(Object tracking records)
============

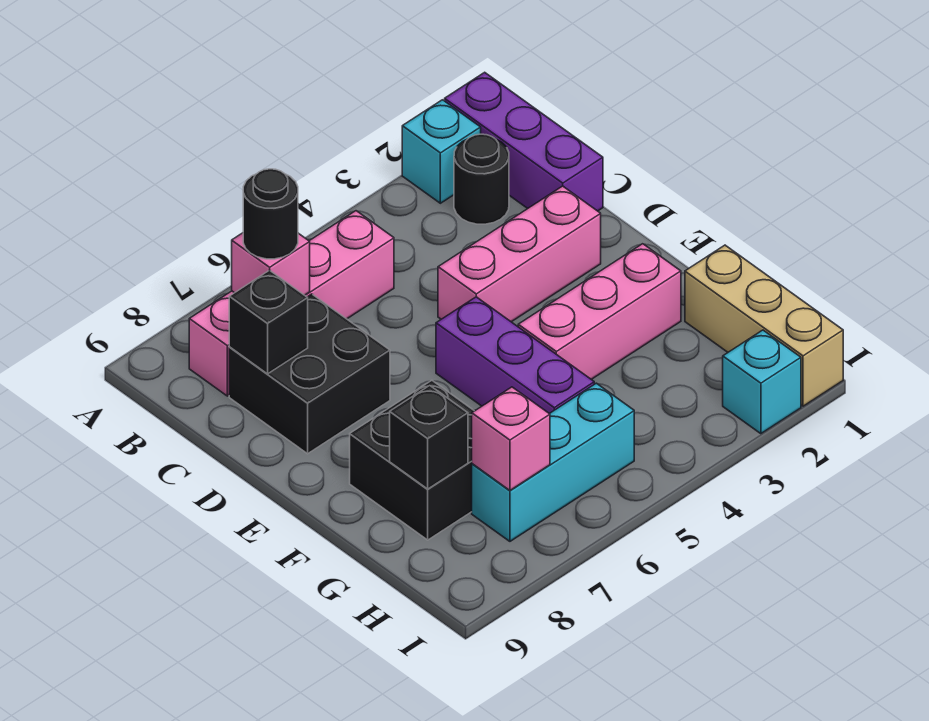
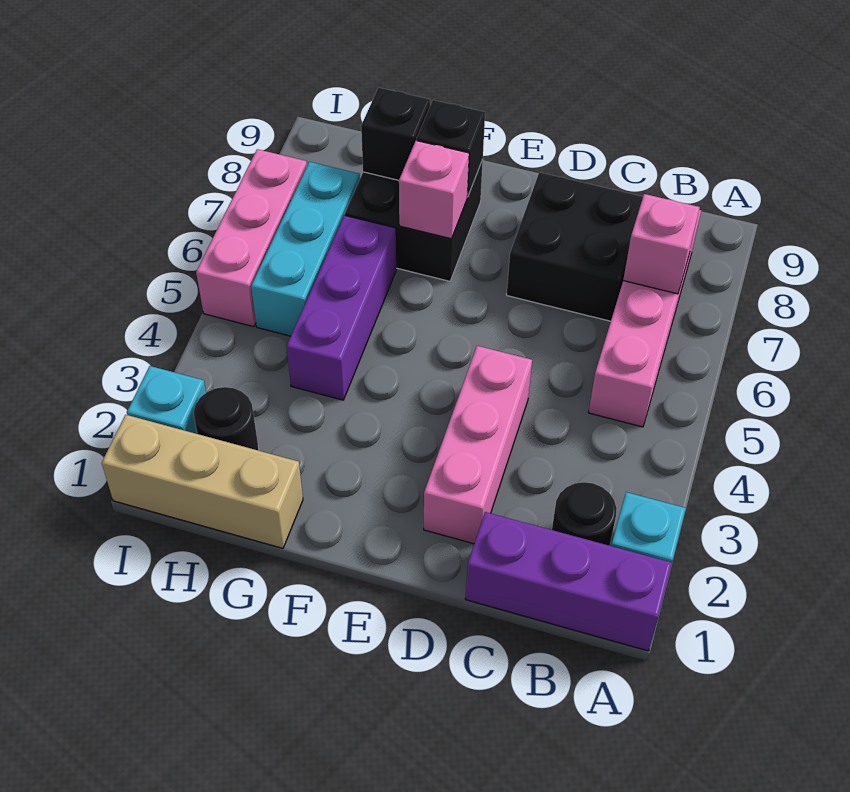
black round brick B7 level 3 -> black round brick H2 level 1
black brick C8 level 2 -> black brick F8 level 2
purple brick E5:G5 level 1 -> purple brick G4:G6 level 1
pink brick F2:F4 level 1 -> pink brick I5:I7 level 1
pink brick H7 level 2 -> pink brick F7 level 2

============

● **Activity**: Copy every line above that holds the word "pink".

● **Completed task**:
pink brick F2:F4 level 1 -> pink brick I5:I7 level 1
pink brick H7 level 2 -> pink brick F7 level 2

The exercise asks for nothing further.